**Extracted entries**:
####
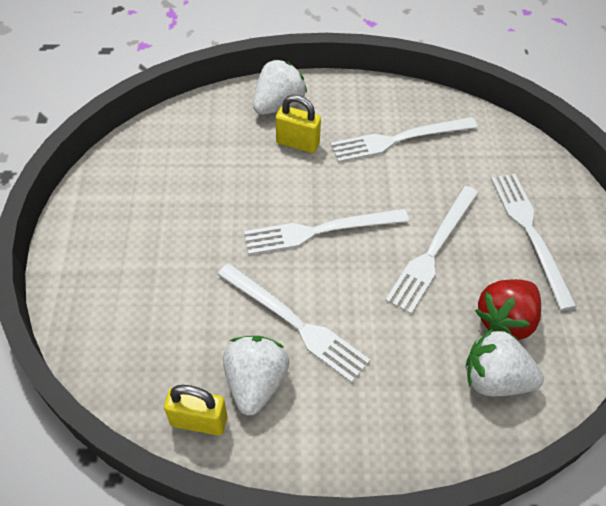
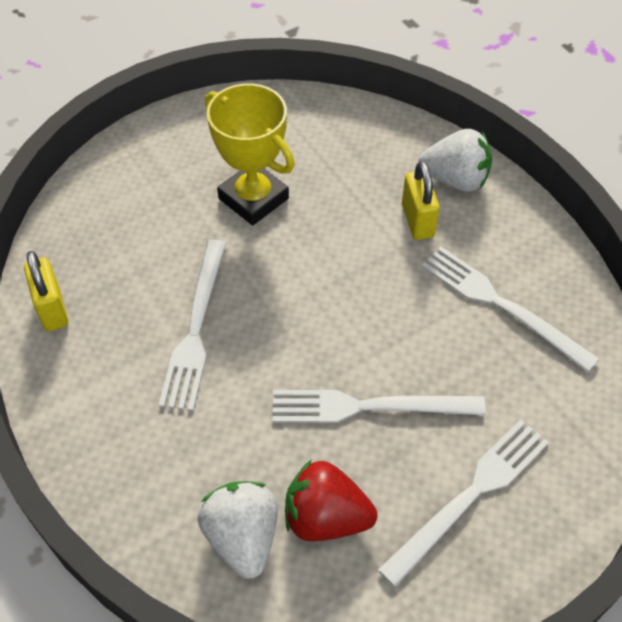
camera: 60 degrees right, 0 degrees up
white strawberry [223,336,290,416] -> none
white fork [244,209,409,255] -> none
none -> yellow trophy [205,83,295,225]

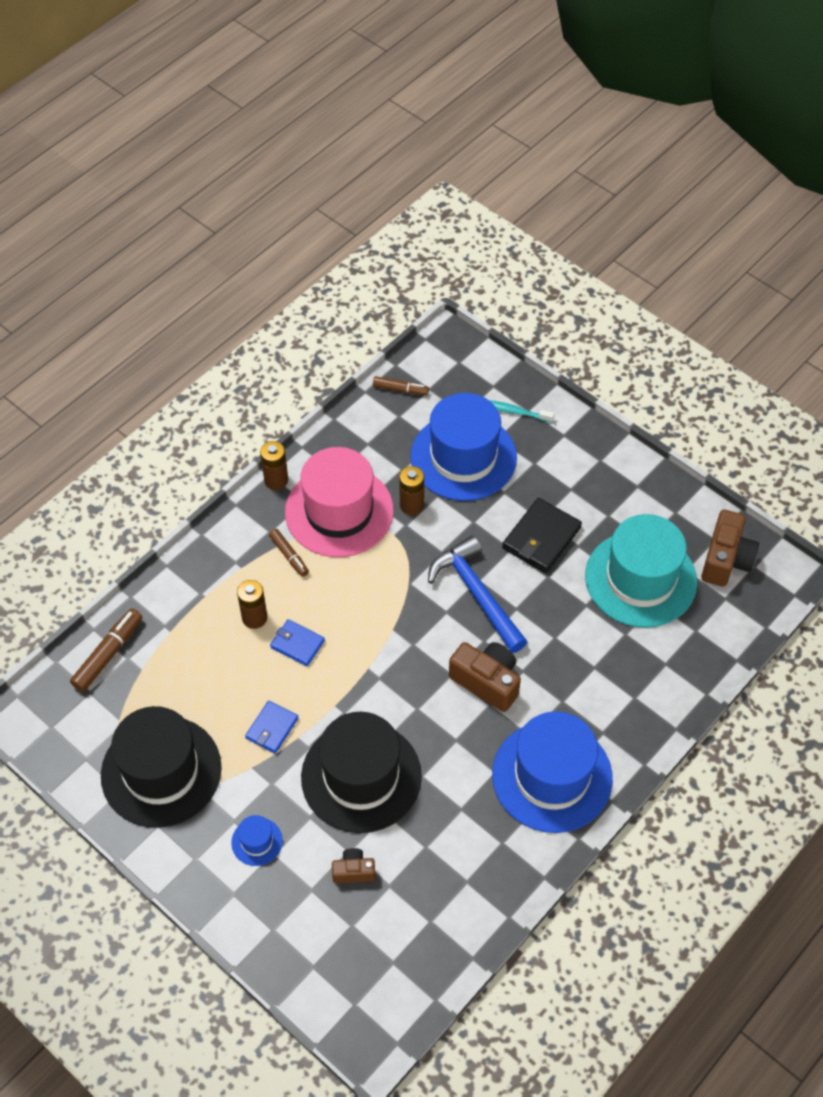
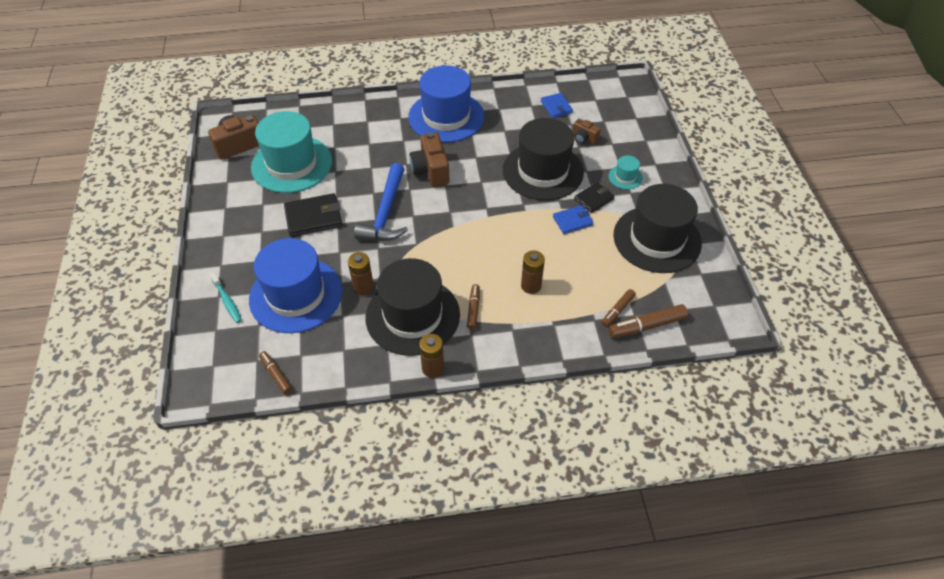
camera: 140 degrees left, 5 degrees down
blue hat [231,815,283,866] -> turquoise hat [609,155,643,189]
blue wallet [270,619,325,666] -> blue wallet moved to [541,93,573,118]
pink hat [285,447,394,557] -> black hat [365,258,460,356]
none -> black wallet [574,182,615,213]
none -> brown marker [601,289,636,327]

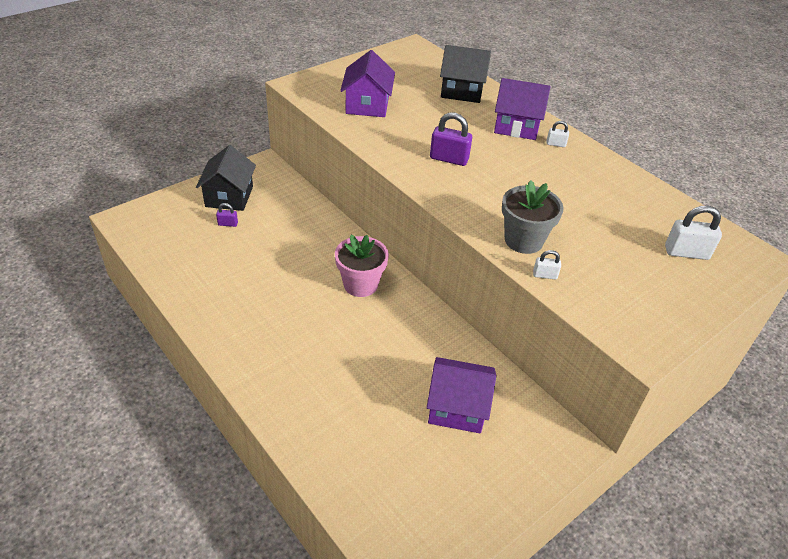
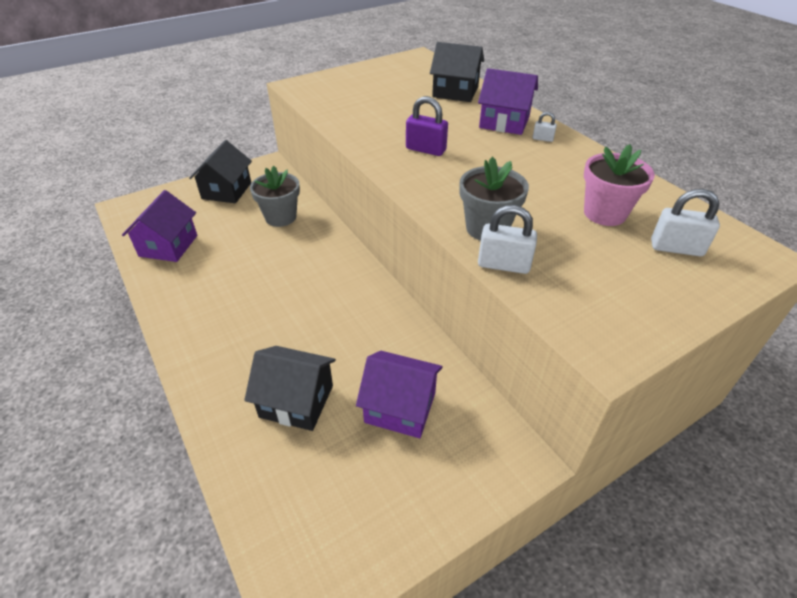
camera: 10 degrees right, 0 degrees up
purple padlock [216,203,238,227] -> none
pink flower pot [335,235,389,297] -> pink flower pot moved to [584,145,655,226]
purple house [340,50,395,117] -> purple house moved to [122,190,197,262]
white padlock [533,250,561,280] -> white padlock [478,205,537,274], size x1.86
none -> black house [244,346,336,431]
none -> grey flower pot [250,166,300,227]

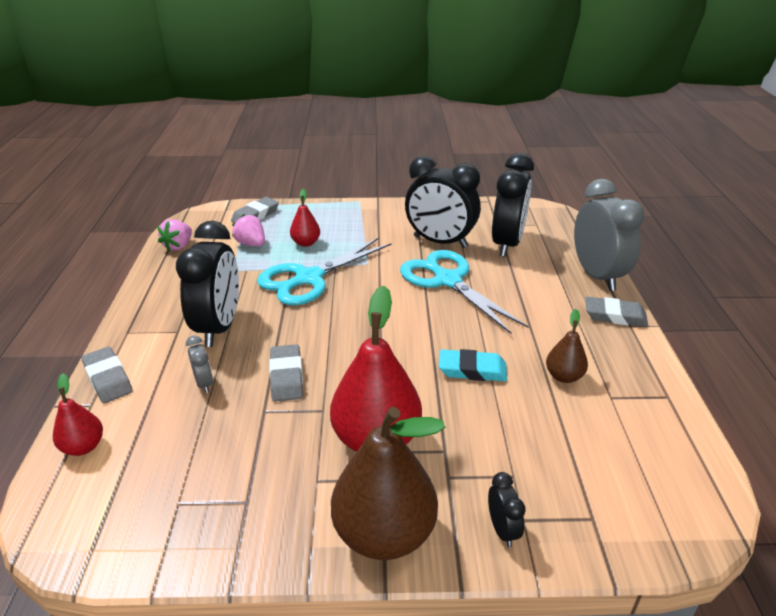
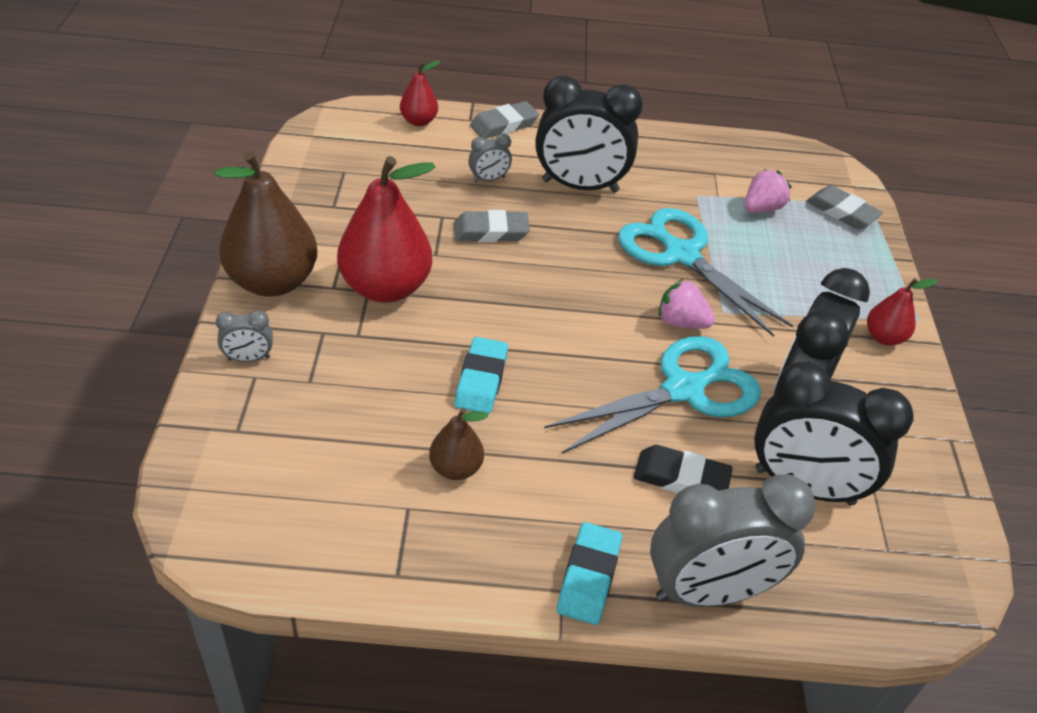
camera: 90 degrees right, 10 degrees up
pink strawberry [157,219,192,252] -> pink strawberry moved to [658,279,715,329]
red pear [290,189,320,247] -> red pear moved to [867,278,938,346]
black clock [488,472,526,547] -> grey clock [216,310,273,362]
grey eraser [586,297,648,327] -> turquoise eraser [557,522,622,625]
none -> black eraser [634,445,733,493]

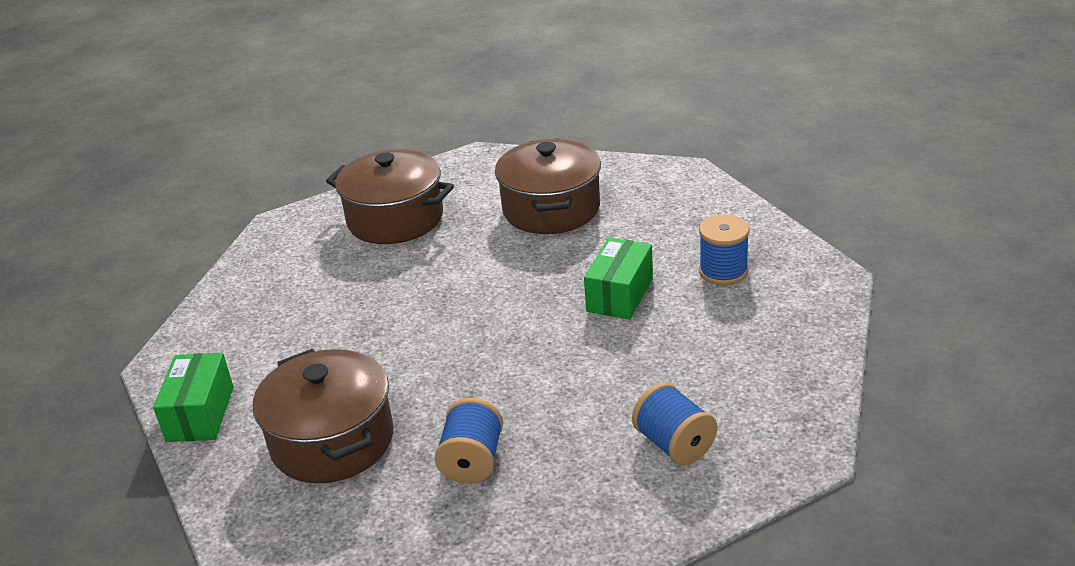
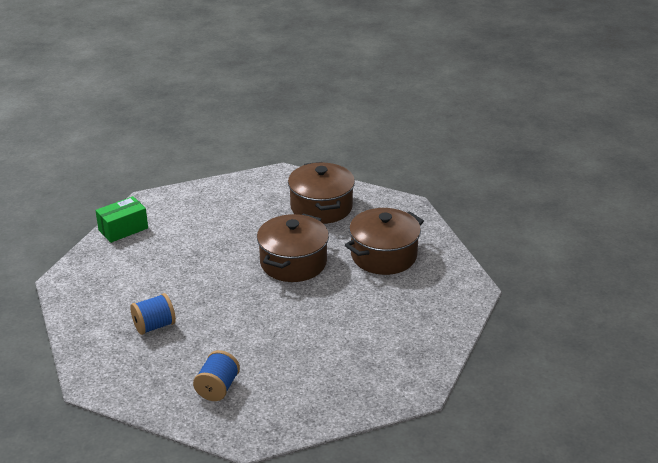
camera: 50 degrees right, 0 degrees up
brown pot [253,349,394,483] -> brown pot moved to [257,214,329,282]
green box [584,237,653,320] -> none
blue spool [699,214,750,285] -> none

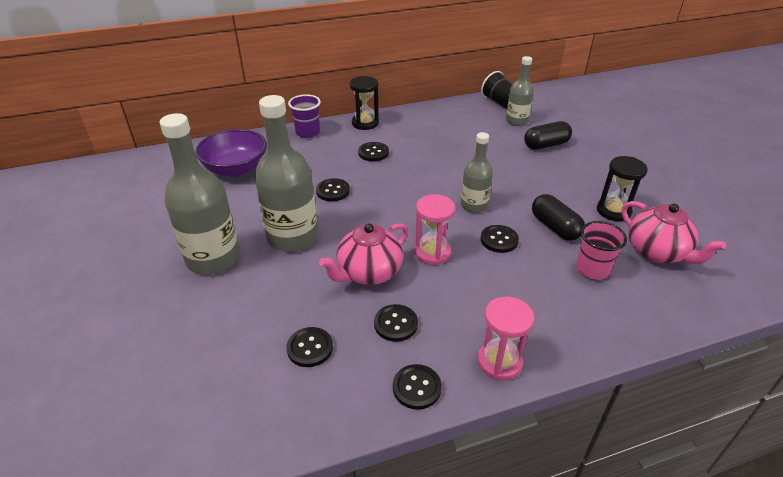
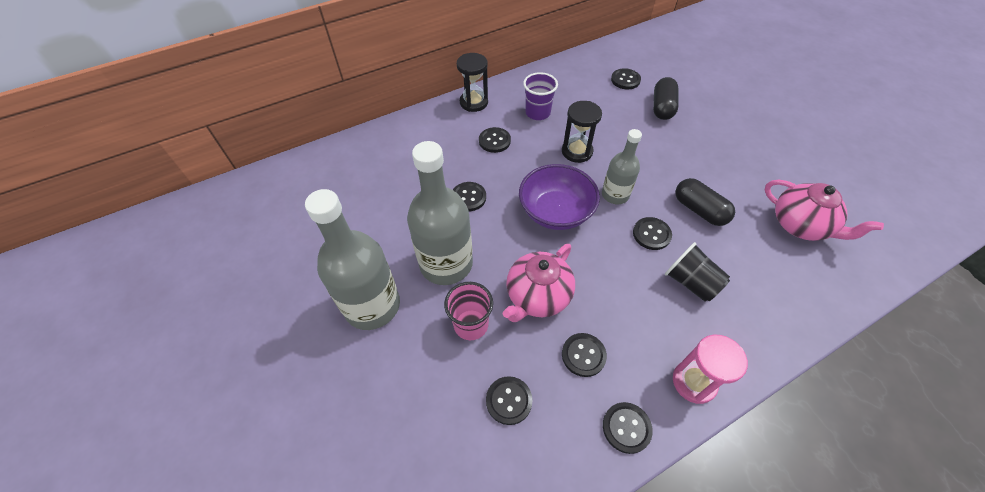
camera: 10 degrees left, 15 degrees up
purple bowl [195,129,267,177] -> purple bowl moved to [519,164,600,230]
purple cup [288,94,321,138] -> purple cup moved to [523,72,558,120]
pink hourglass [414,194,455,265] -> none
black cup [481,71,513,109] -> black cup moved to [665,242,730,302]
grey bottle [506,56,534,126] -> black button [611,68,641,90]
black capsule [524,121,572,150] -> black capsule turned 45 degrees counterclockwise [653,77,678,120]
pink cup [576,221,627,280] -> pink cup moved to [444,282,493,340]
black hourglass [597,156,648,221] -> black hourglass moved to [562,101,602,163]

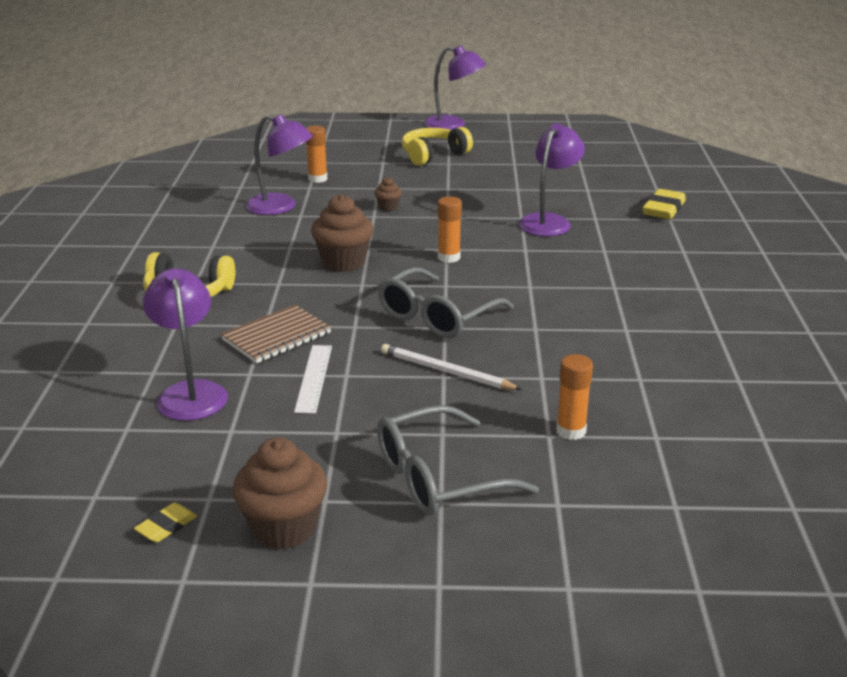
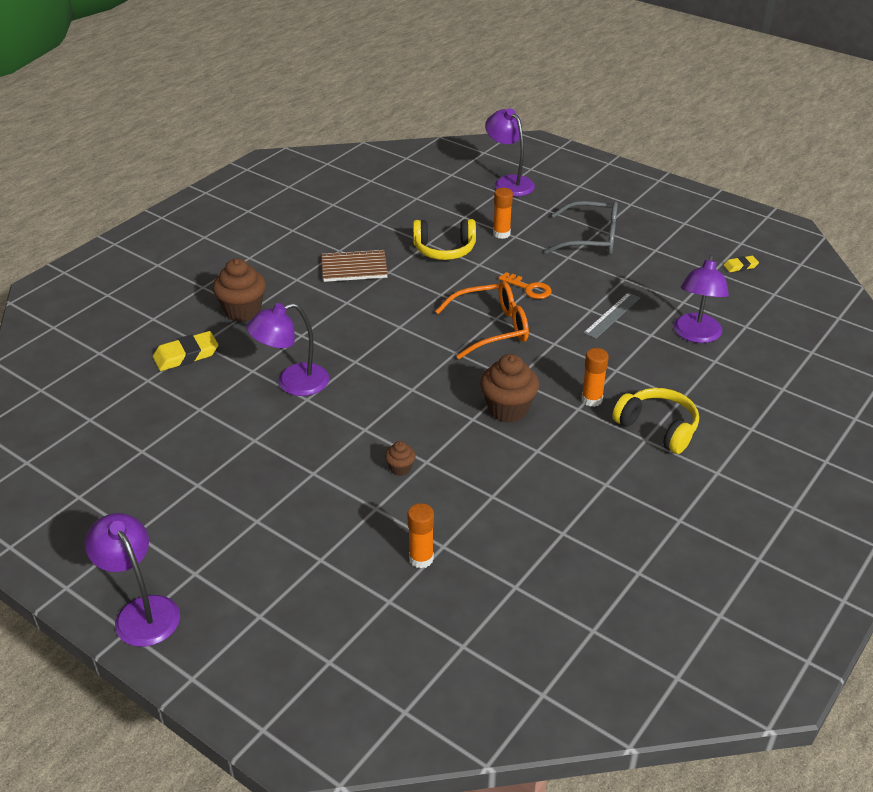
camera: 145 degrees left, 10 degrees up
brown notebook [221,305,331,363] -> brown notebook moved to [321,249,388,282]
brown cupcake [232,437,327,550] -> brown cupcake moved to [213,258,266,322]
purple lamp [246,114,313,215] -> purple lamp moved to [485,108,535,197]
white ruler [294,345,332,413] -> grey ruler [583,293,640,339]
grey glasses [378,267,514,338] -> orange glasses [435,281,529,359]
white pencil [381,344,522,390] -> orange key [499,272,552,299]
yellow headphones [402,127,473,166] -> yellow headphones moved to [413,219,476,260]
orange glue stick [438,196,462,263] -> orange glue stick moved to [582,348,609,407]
####
The answer is the whole listing retyped exactly, with pictures omitted.

**Exercise result**:
camera: 60 degrees right, 0 degrees up
white strawberry [223,336,290,416] -> none
white fork [244,209,409,255] -> none
none -> yellow trophy [205,83,295,225]

camera: 140 degrees left, 5 degrees down
blue hat [231,815,283,866] -> turquoise hat [609,155,643,189]
blue wallet [270,619,325,666] -> blue wallet moved to [541,93,573,118]
pink hat [285,447,394,557] -> black hat [365,258,460,356]
none -> black wallet [574,182,615,213]
none -> brown marker [601,289,636,327]

camera: 10 degrees right, 0 degrees up
purple padlock [216,203,238,227] -> none
pink flower pot [335,235,389,297] -> pink flower pot moved to [584,145,655,226]
purple house [340,50,395,117] -> purple house moved to [122,190,197,262]
white padlock [533,250,561,280] -> white padlock [478,205,537,274], size x1.86
none -> black house [244,346,336,431]
none -> grey flower pot [250,166,300,227]

camera: 90 degrees right, 10 degrees up
pink strawberry [157,219,192,252] -> pink strawberry moved to [658,279,715,329]
red pear [290,189,320,247] -> red pear moved to [867,278,938,346]
black clock [488,472,526,547] -> grey clock [216,310,273,362]
grey eraser [586,297,648,327] -> turquoise eraser [557,522,622,625]
none -> black eraser [634,445,733,493]

camera: 50 degrees right, 0 degrees up
brown pot [253,349,394,483] -> brown pot moved to [257,214,329,282]
green box [584,237,653,320] -> none
blue spool [699,214,750,285] -> none

camera: 10 degrees left, 15 degrees up
purple bowl [195,129,267,177] -> purple bowl moved to [519,164,600,230]
purple cup [288,94,321,138] -> purple cup moved to [523,72,558,120]
pink hourglass [414,194,455,265] -> none
black cup [481,71,513,109] -> black cup moved to [665,242,730,302]
grey bottle [506,56,534,126] -> black button [611,68,641,90]
black capsule [524,121,572,150] -> black capsule turned 45 degrees counterclockwise [653,77,678,120]
pink cup [576,221,627,280] -> pink cup moved to [444,282,493,340]
black hourglass [597,156,648,221] -> black hourglass moved to [562,101,602,163]

camera: 145 degrees left, 10 degrees up
brown notebook [221,305,331,363] -> brown notebook moved to [321,249,388,282]
brown cupcake [232,437,327,550] -> brown cupcake moved to [213,258,266,322]
purple lamp [246,114,313,215] -> purple lamp moved to [485,108,535,197]
white ruler [294,345,332,413] -> grey ruler [583,293,640,339]
grey glasses [378,267,514,338] -> orange glasses [435,281,529,359]
white pencil [381,344,522,390] -> orange key [499,272,552,299]
yellow headphones [402,127,473,166] -> yellow headphones moved to [413,219,476,260]
orange glue stick [438,196,462,263] -> orange glue stick moved to [582,348,609,407]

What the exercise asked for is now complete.